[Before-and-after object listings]
^^^^^^^^^^^^^^^^
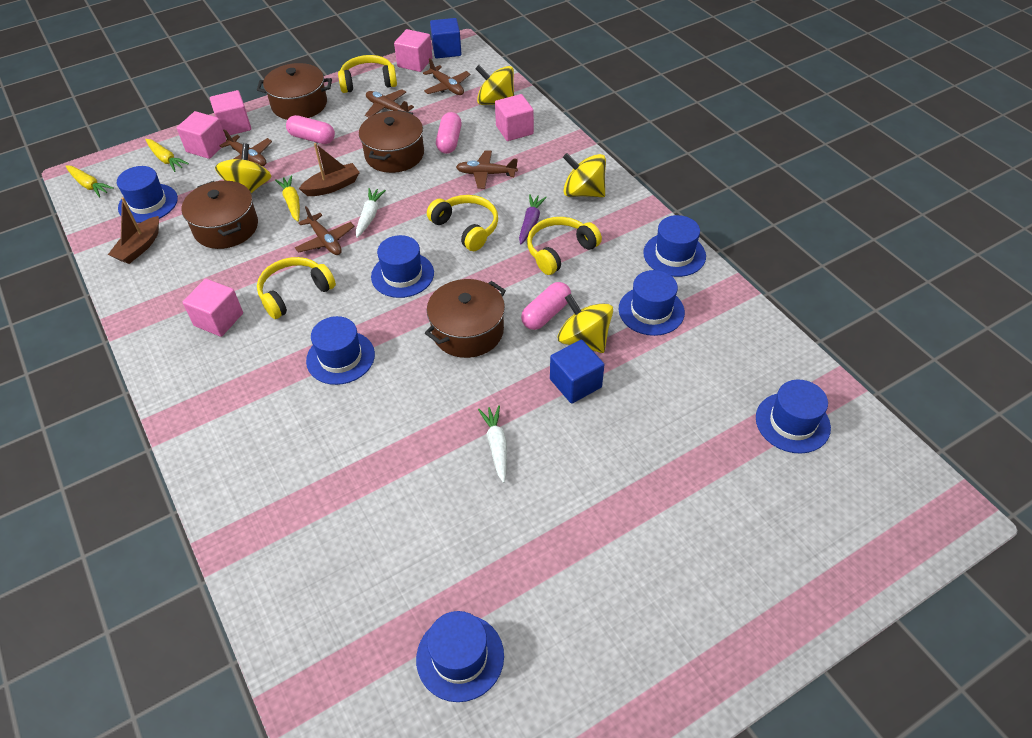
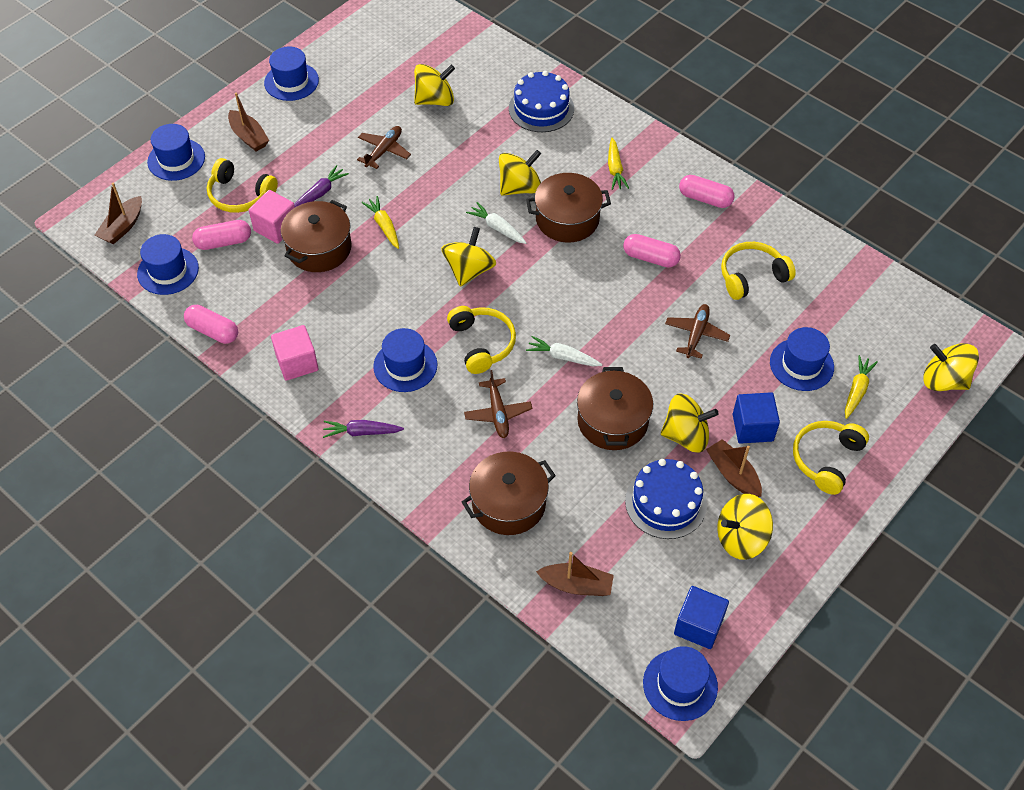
blue cake: 0 -> 2
blue hat: 7 -> 6
brown boat: 2 -> 4
brown plane: 5 -> 3
pink capsule: 3 -> 4
pink cube: 5 -> 2
purple carrot: 1 -> 2
yellow spinning top: 4 -> 6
^^^^^^^^^^^^^^^^
*What is being asked*.
Set down each entry again exactly as written. Pictures stay out.

*Response to the task*.
blue cake: 0 -> 2
blue hat: 7 -> 6
brown boat: 2 -> 4
brown plane: 5 -> 3
pink capsule: 3 -> 4
pink cube: 5 -> 2
purple carrot: 1 -> 2
yellow spinning top: 4 -> 6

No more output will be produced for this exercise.